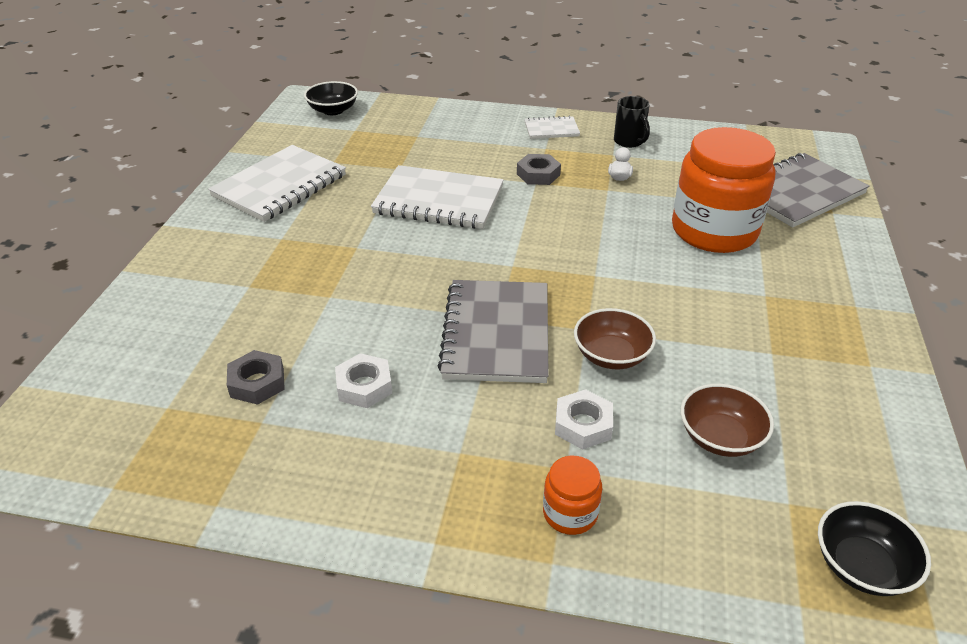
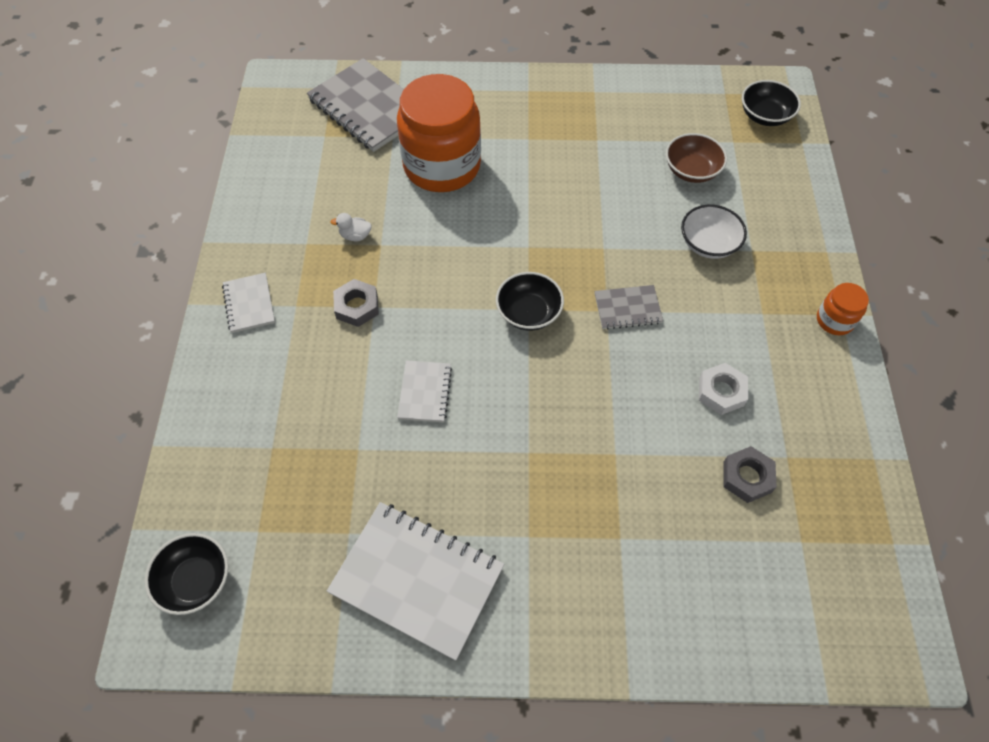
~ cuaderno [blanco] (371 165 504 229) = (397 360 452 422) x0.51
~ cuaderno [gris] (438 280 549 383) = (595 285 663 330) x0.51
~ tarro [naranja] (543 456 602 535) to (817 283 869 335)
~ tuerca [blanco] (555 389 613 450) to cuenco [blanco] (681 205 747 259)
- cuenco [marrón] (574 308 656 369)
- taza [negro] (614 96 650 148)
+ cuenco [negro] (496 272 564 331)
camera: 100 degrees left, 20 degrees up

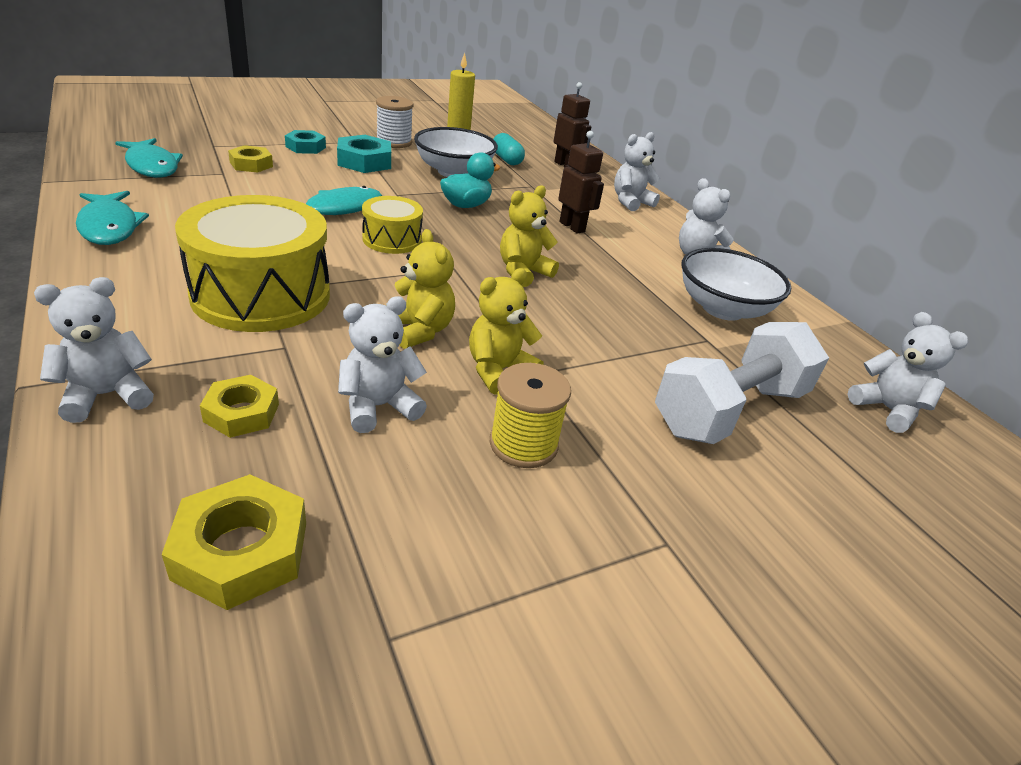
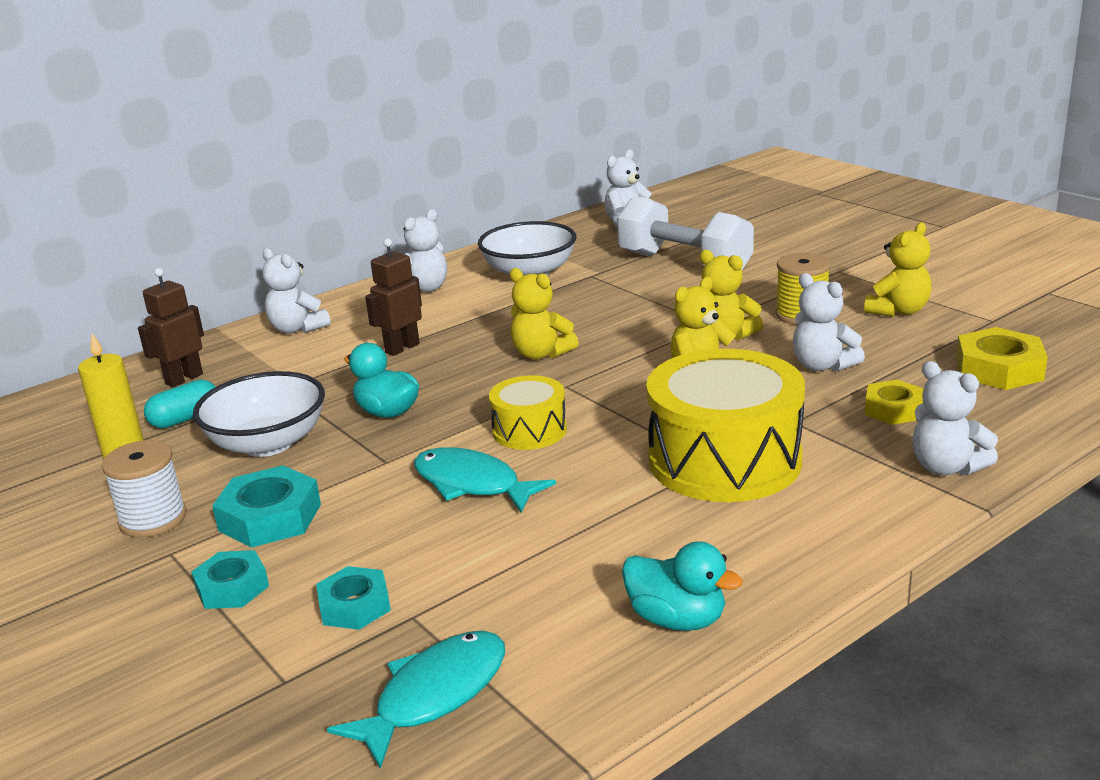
~ pez [turquesa] (76 191 149 245) to pato [turquesa] (622 541 743 631)
~ tuerca [amarillo] (228 145 273 173) to tuerca [turquesa] (316 566 391 630)
+ osito [amarillo] (864 222 931 317)
camera: 95 degrees left, 10 degrees down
────────────────────────────────────────
Problem statement: Each line in the data that has the word "cuenco" counts once; state how many such lines there are, without comment.

Task response: 3